*** Data excerpts ***

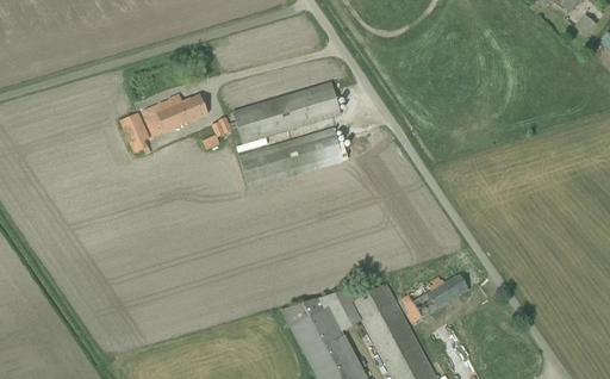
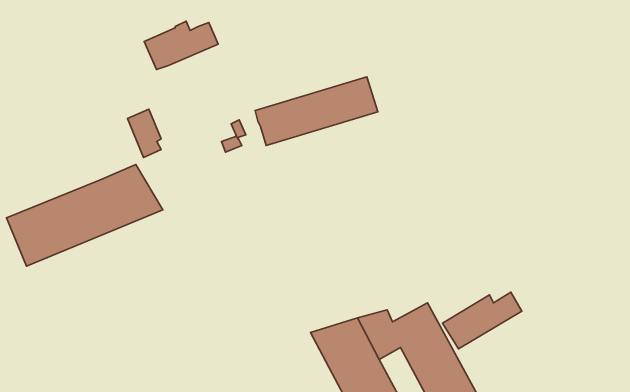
building: [142,92,207,135] -> [144,21,218,70]
building: [238,126,343,187] -> none
building: none -> [7,164,163,266]

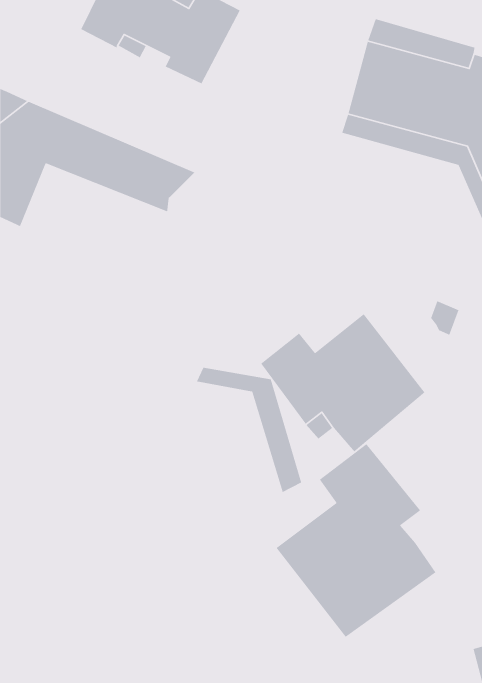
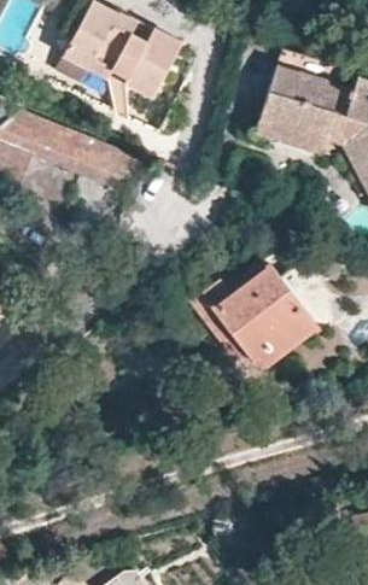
building: [196,367,302,493] -> none
building: [276,443,437,638] -> none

***

● Required action: Copy out every line from the records that has the word "none".

● Answer section:
building: [238,126,343,187] -> none
building: none -> [7,164,163,266]
building: [196,367,302,493] -> none
building: [276,443,437,638] -> none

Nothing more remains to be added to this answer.